▶ _Activity_
Return the lines that run from the line containing "LCD pin SCL: B6 -> A1" through the end of the entries, both ends included. Leave out all pictures.

▶ _Data for processing_
☆ ☆ ☆ ☆

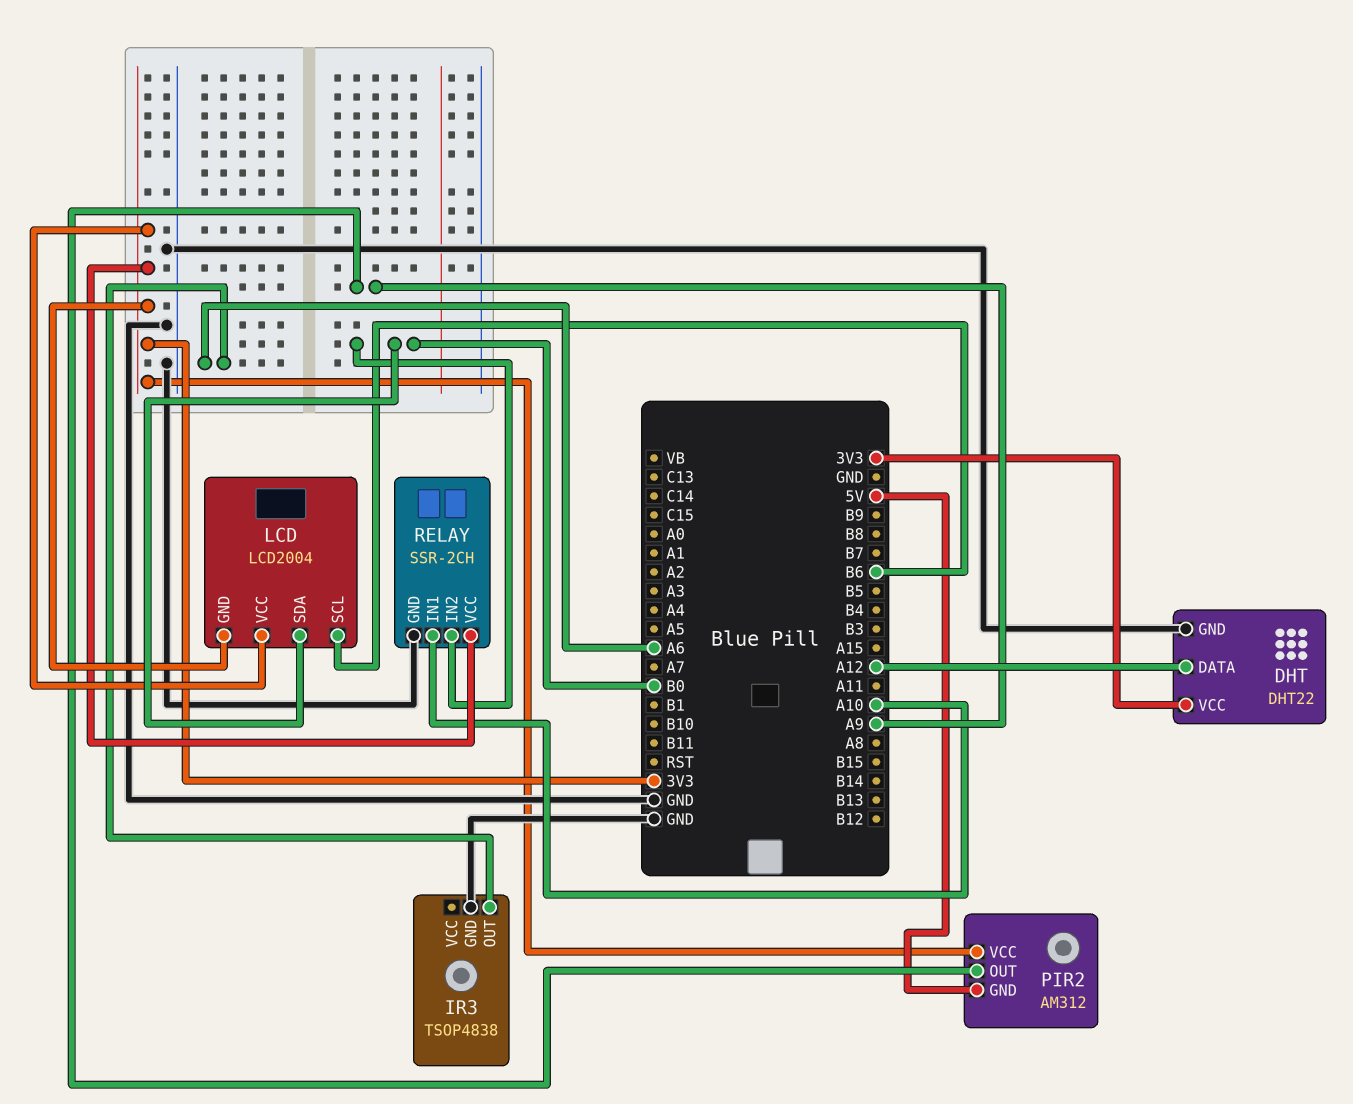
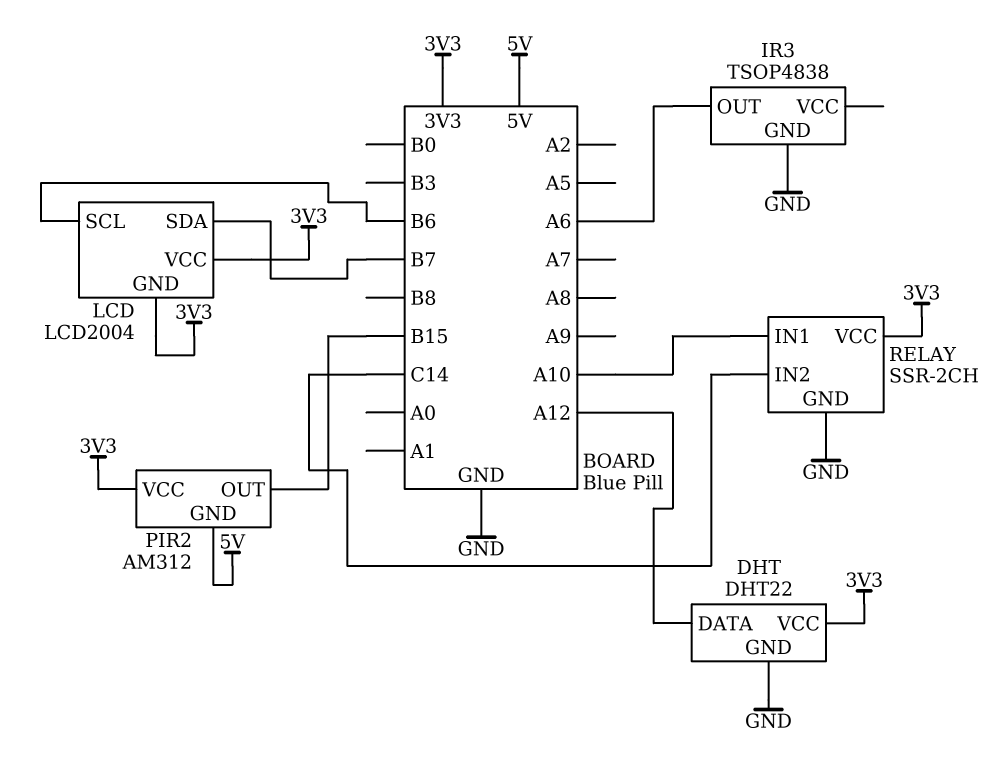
LCD pin SDA: B0 -> B7
PIR2 pin OUT: A9 -> B15
RELAY pin IN2: B0 -> C14

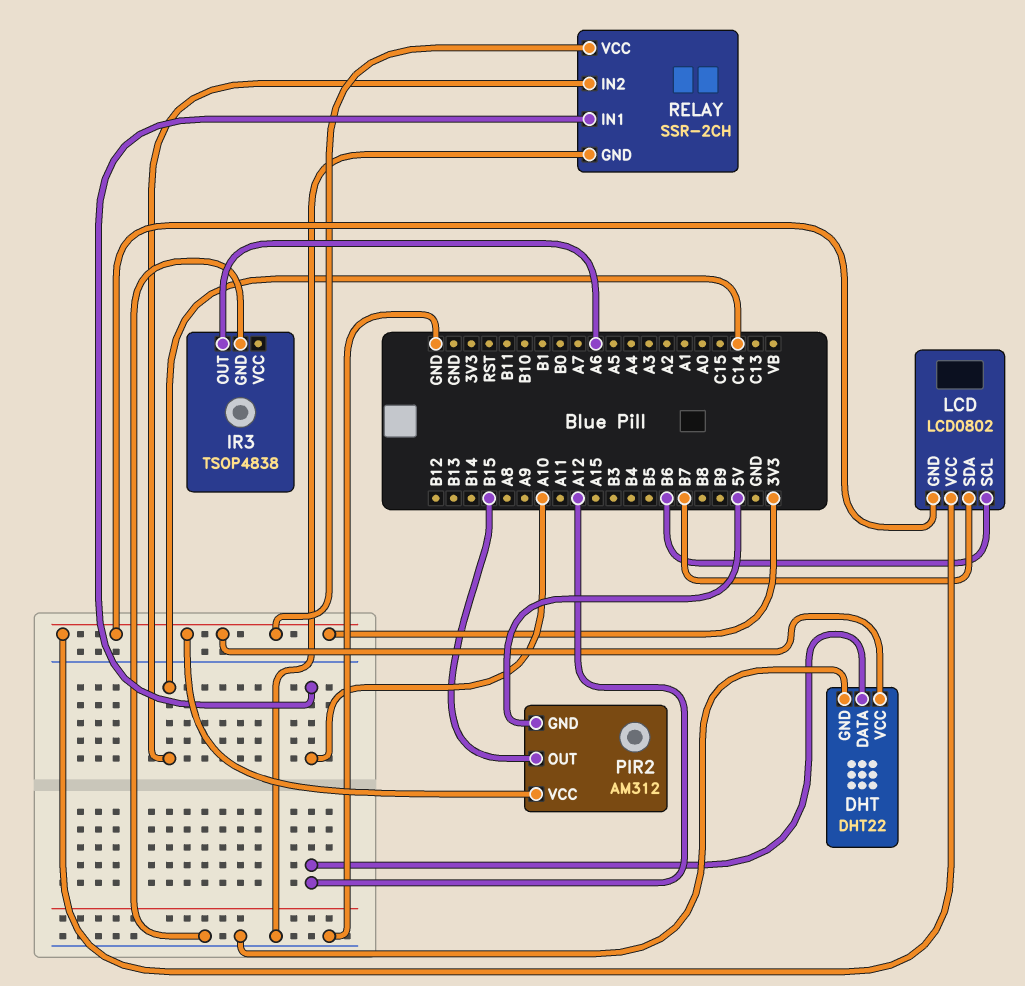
LCD: LCD2004 -> LCD0802

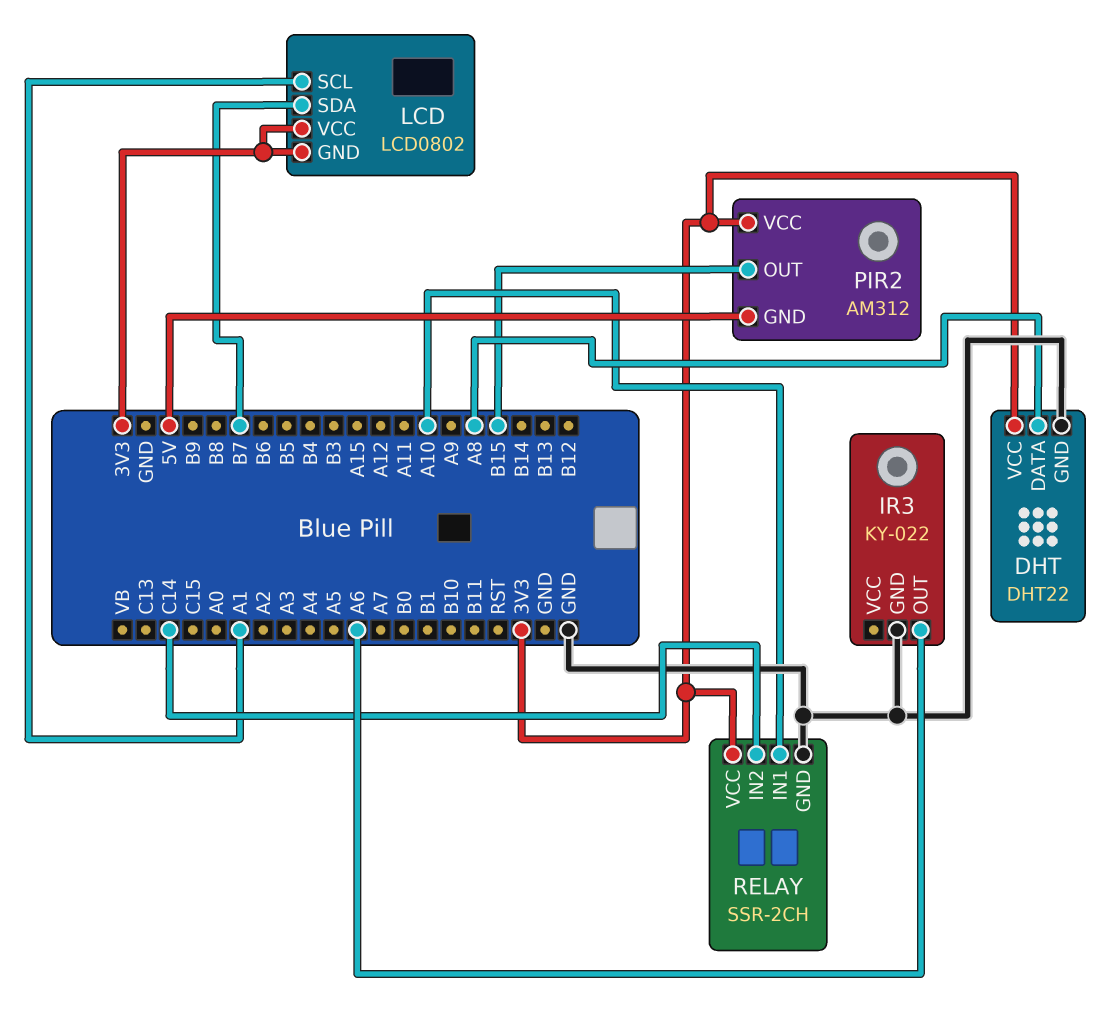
DHT pin DATA: A12 -> A8
IR3: TSOP4838 -> KY-022
LCD pin SCL: B6 -> A1

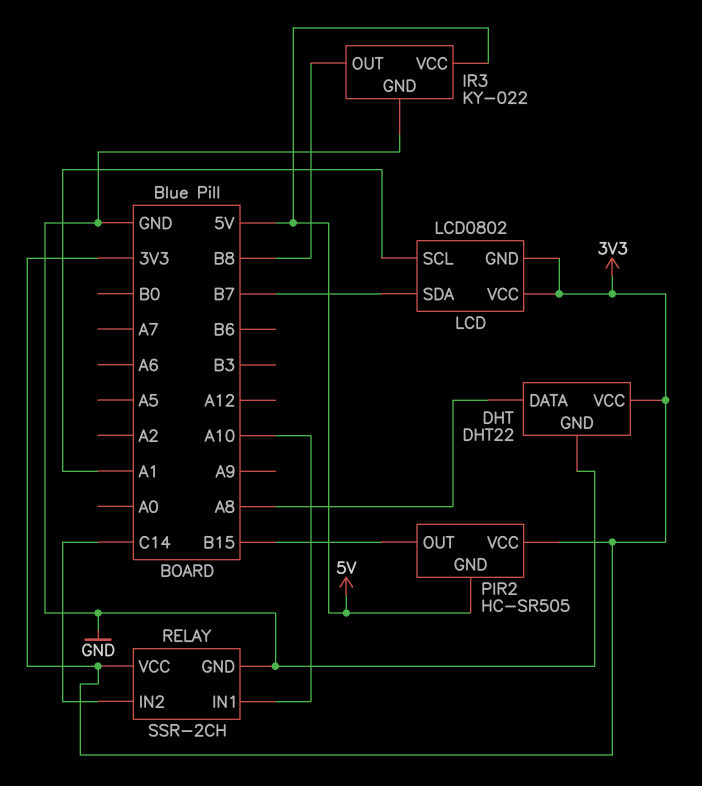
IR3 pin OUT: A6 -> B8
IR3 pin VCC: none -> 5V
PIR2: AM312 -> HC-SR505

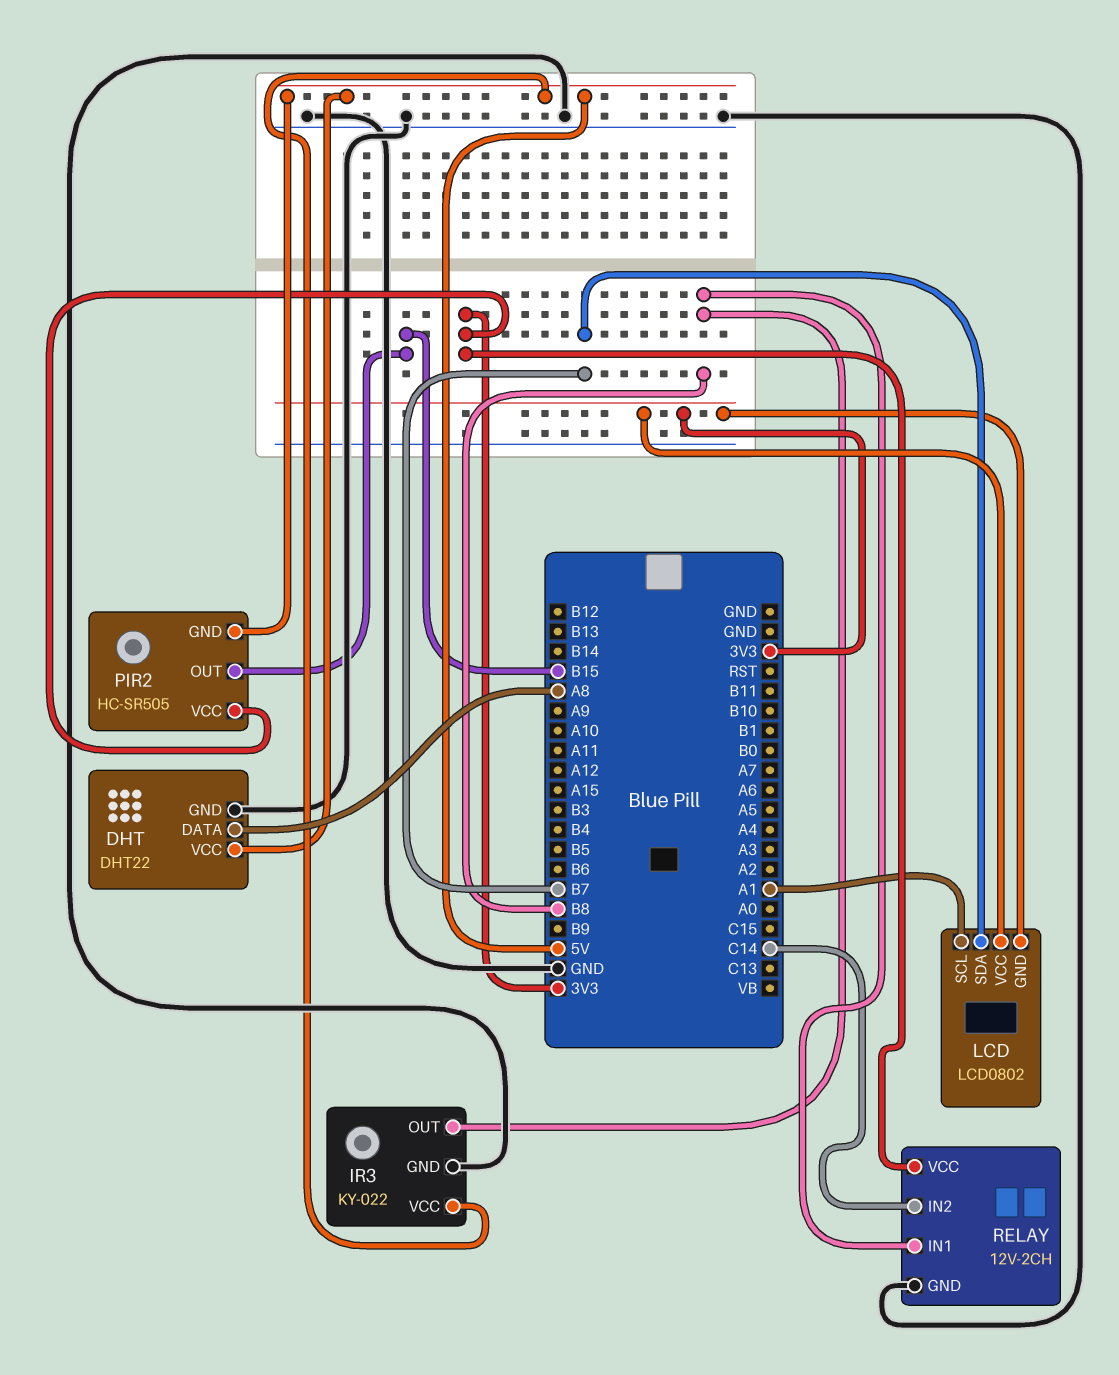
DHT pin VCC: 3V3 -> 5V
RELAY: SSR-2CH -> 12V-2CH
RELAY pin IN1: A10 -> B8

☆ ☆ ☆ ☆

▶ _Output below_
LCD pin SCL: B6 -> A1

IR3 pin OUT: A6 -> B8
IR3 pin VCC: none -> 5V
PIR2: AM312 -> HC-SR505

DHT pin VCC: 3V3 -> 5V
RELAY: SSR-2CH -> 12V-2CH
RELAY pin IN1: A10 -> B8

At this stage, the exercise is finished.